# Exercise description:
Skipping all pictures, print exactly the lines below from the one with "<205,239,48,74> to <450,164,37,57>" through the final line.
--- Data to examine ---
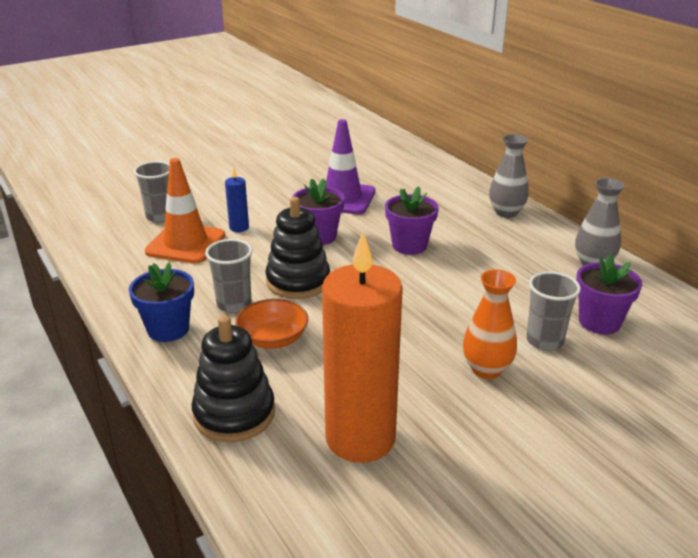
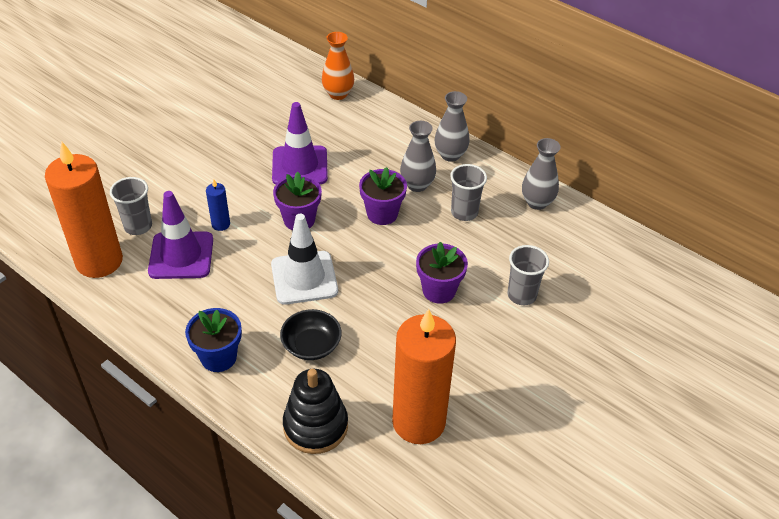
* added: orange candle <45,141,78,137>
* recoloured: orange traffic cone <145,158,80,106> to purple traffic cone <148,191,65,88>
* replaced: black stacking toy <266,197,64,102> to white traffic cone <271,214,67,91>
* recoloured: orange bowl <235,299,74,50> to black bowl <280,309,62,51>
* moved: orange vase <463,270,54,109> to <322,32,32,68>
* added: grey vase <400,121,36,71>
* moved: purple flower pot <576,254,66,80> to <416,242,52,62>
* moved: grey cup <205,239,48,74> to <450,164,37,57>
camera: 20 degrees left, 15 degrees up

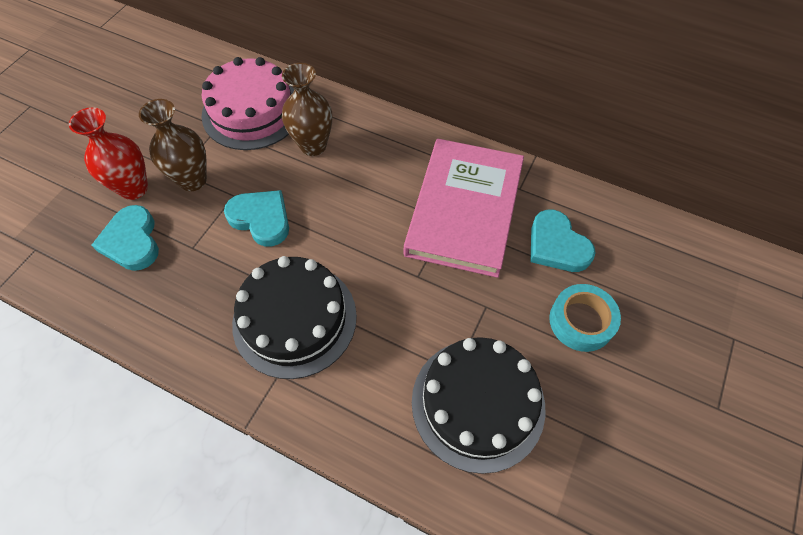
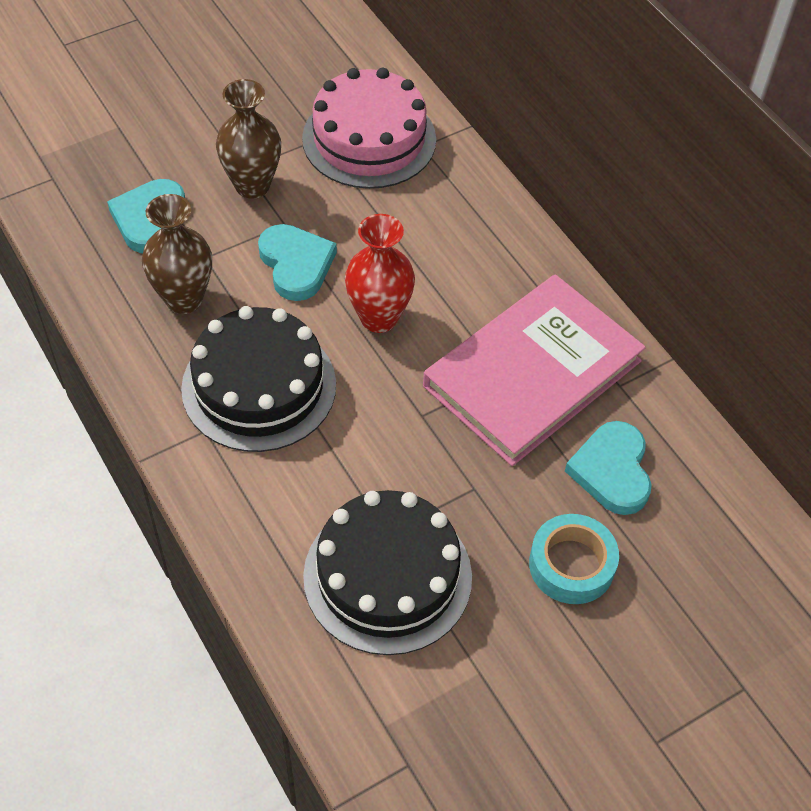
* moved: brown vase <282,63,50,93> to <142,194,70,120>
* moved: red vase <69,107,79,93> to <345,214,70,119>
camera: 30 degrees right, 5 degrees down

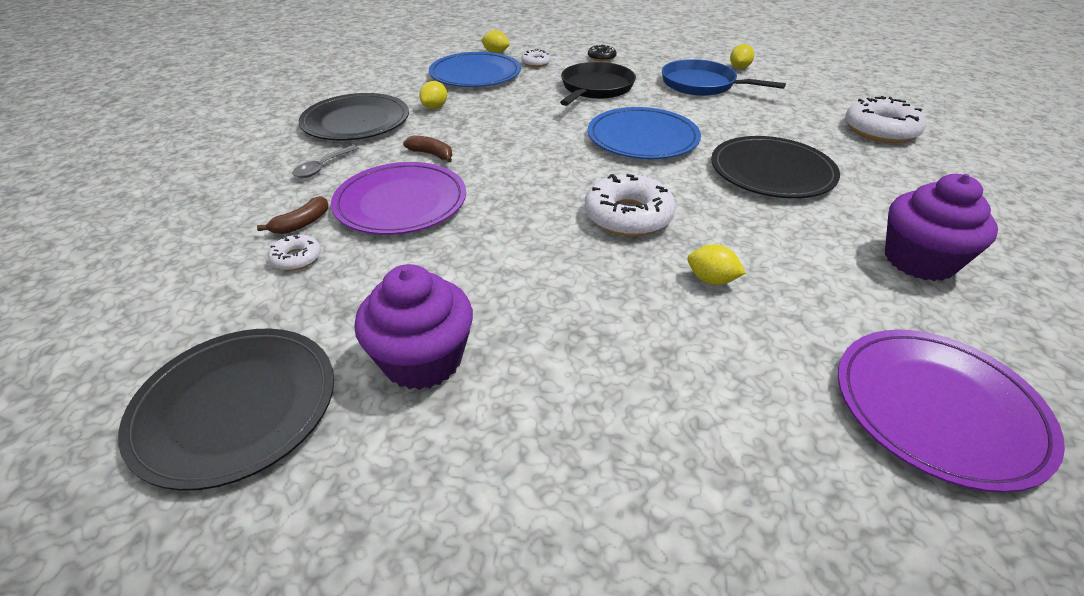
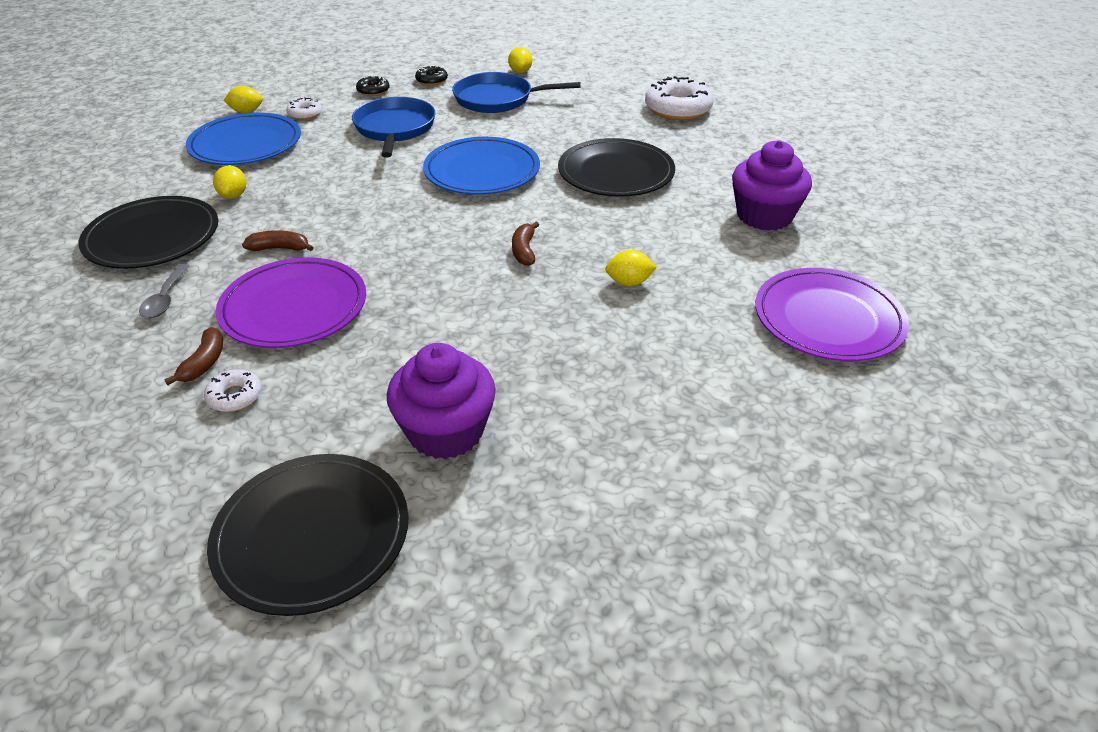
* recoloured: black pan <560,62,76,44> to blue pan <352,97,84,61>
* added: black donut <415,65,33,21>
* replaced: white donut <584,174,92,63> to brown banana <512,222,27,44>
camera: 30 degrees left, 0 degrees up

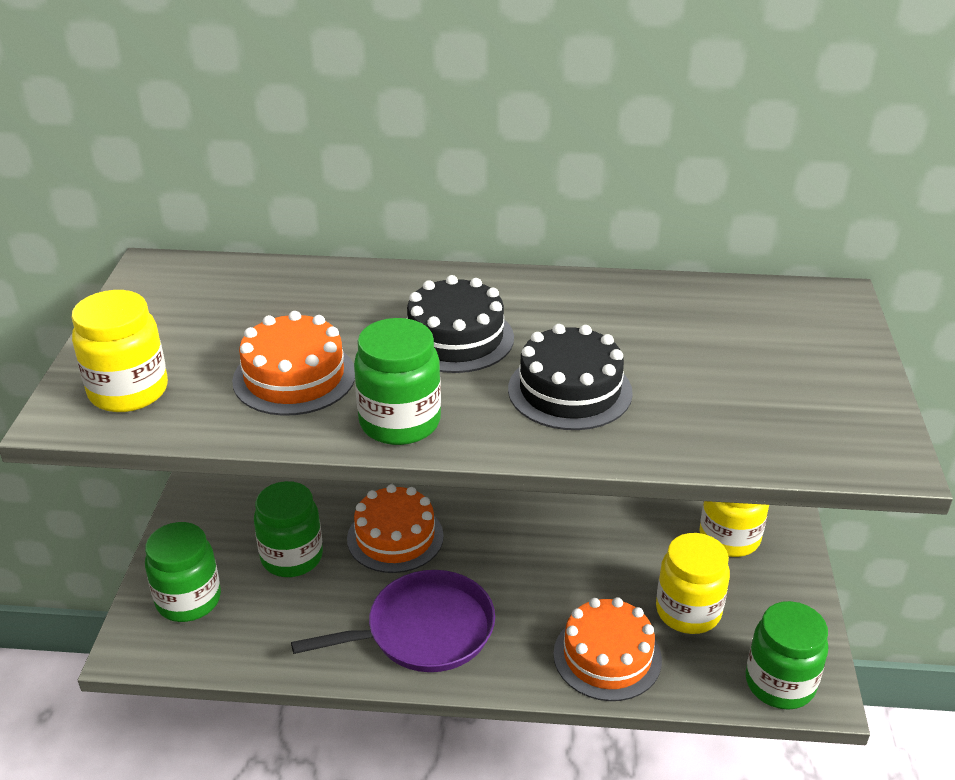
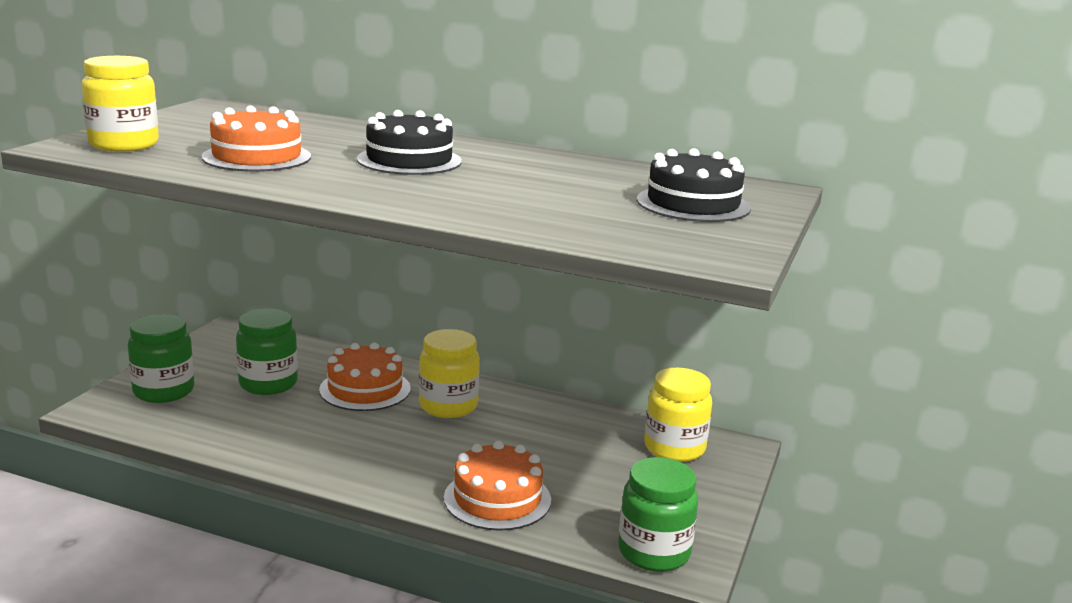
* moved: yellow jar <656,533,74,101> to <419,329,61,89>
* moved: black cake <508,324,125,106> to <637,148,114,74>
* removed: purple pan <291,570,204,102>
* removed: green jar <354,318,87,127>
camera: 15 degrees right, 15 degrees down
---
# Exercise result:
* moved: grey cup <205,239,48,74> to <450,164,37,57>
camera: 20 degrees left, 15 degrees up

* moved: brown vase <282,63,50,93> to <142,194,70,120>
* moved: red vase <69,107,79,93> to <345,214,70,119>
camera: 30 degrees right, 5 degrees down

* recoloured: black pan <560,62,76,44> to blue pan <352,97,84,61>
* added: black donut <415,65,33,21>
* replaced: white donut <584,174,92,63> to brown banana <512,222,27,44>
camera: 30 degrees left, 0 degrees up

* moved: yellow jar <656,533,74,101> to <419,329,61,89>
* moved: black cake <508,324,125,106> to <637,148,114,74>
* removed: purple pan <291,570,204,102>
* removed: green jar <354,318,87,127>
camera: 15 degrees right, 15 degrees down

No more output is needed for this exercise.